» **Dataset content**

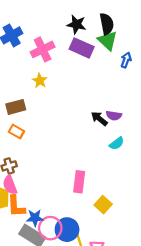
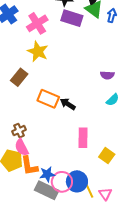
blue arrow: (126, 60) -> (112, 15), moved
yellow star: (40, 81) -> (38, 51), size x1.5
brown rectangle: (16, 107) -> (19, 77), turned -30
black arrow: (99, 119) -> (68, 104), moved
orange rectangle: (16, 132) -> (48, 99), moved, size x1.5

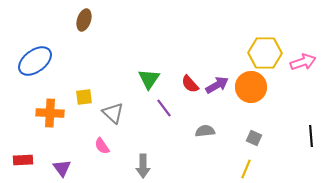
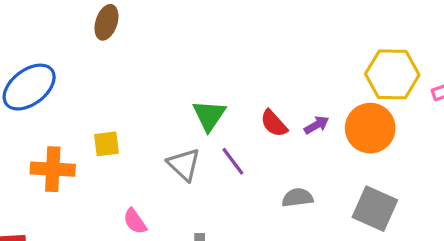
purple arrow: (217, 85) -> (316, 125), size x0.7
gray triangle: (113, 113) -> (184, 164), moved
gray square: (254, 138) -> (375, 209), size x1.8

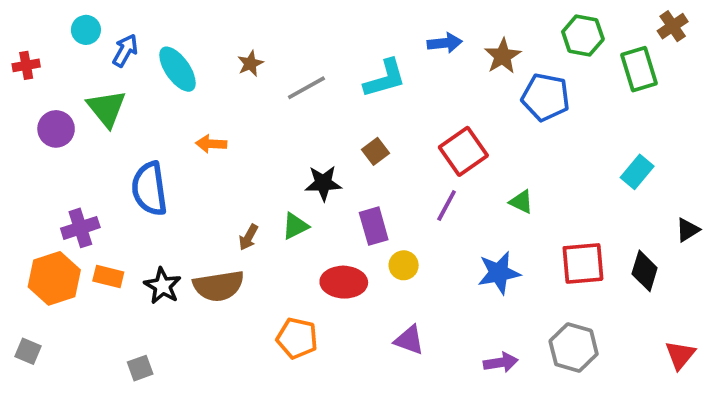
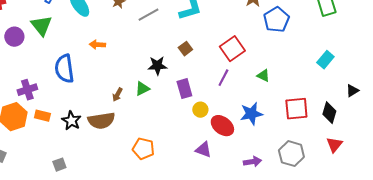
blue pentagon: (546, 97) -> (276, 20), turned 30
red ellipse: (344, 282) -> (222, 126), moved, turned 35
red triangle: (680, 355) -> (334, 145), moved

...

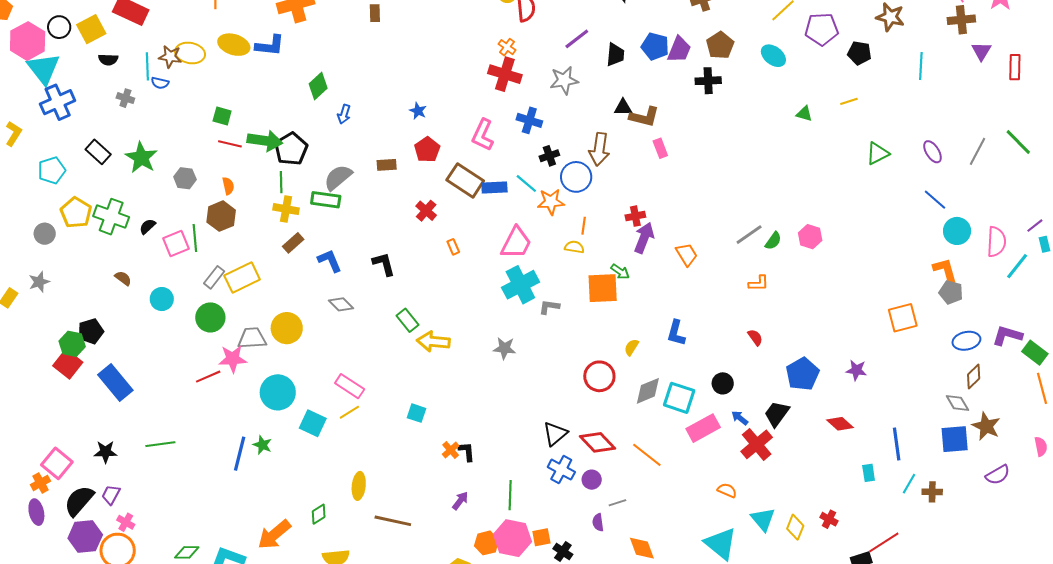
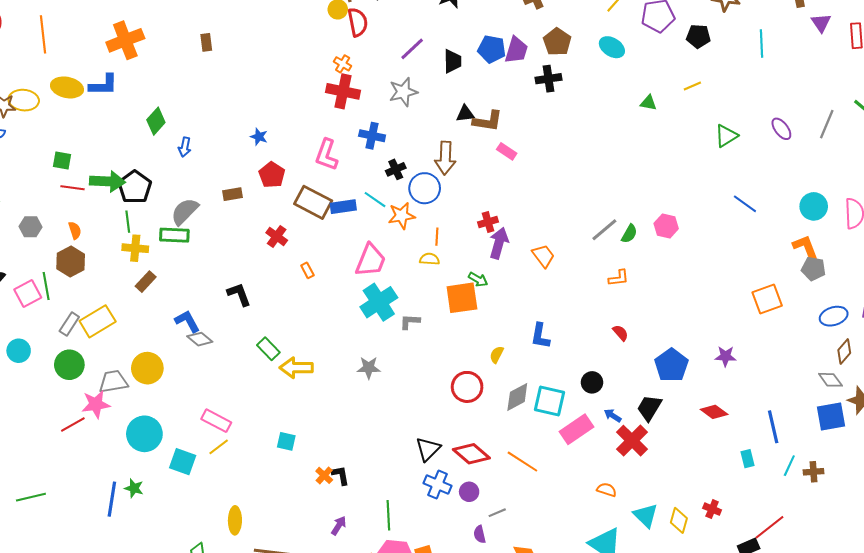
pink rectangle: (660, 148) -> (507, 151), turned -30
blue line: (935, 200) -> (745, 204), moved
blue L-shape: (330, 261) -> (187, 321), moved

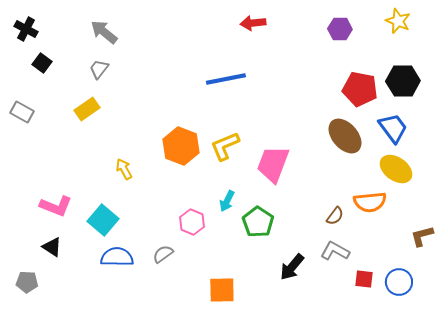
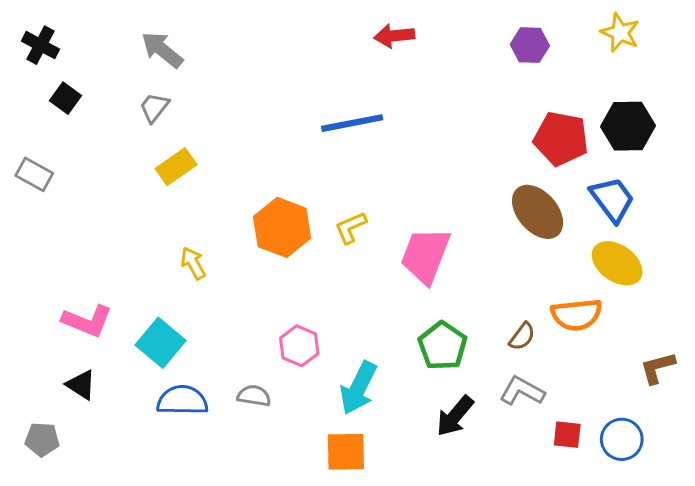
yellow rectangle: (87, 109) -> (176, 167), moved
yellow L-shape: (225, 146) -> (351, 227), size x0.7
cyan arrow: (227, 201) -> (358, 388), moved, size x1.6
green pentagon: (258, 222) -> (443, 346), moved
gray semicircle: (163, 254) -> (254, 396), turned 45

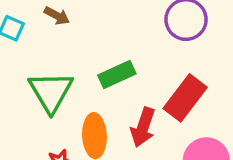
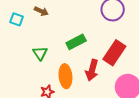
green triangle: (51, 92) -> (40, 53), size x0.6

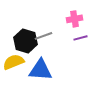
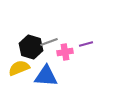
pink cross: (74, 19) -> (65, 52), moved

---

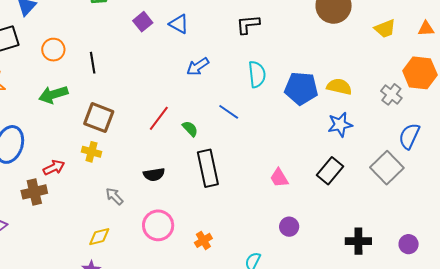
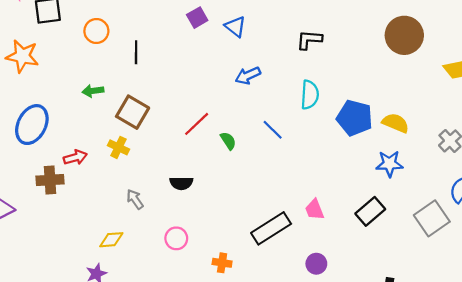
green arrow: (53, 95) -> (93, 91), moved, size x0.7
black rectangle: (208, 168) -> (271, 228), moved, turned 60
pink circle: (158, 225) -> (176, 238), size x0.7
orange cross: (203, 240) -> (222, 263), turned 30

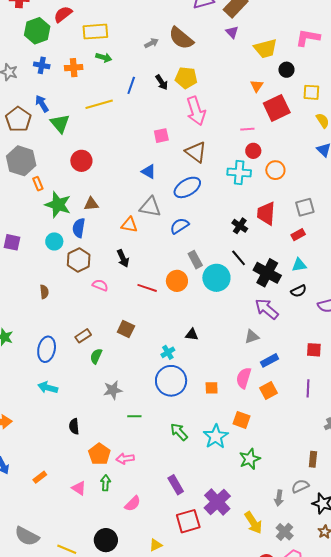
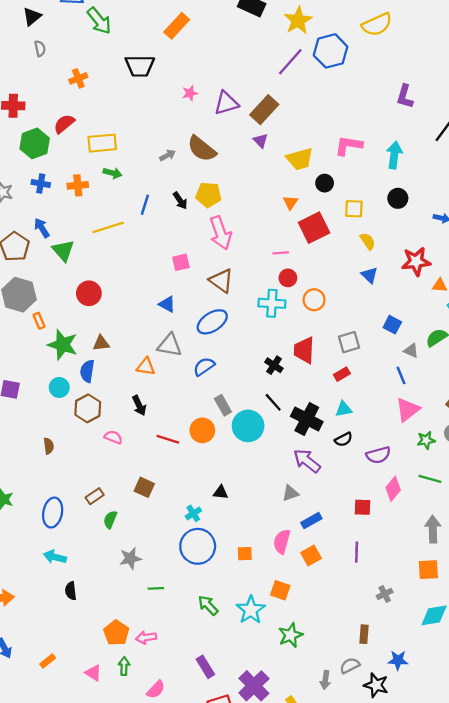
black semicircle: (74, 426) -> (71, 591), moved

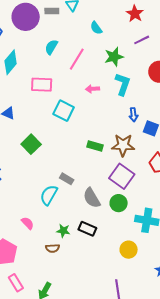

» **Description of the task**
What lines above run from the one with "green triangle: (51, 92)" to the one with "pink cross: (74, 19) -> (65, 52), moved"? Give them again exactly, ends included, and leave the pictures out.

» **Output for this task**
green triangle: (51, 92) -> (40, 53), size x0.6

pink cross: (74, 19) -> (65, 52), moved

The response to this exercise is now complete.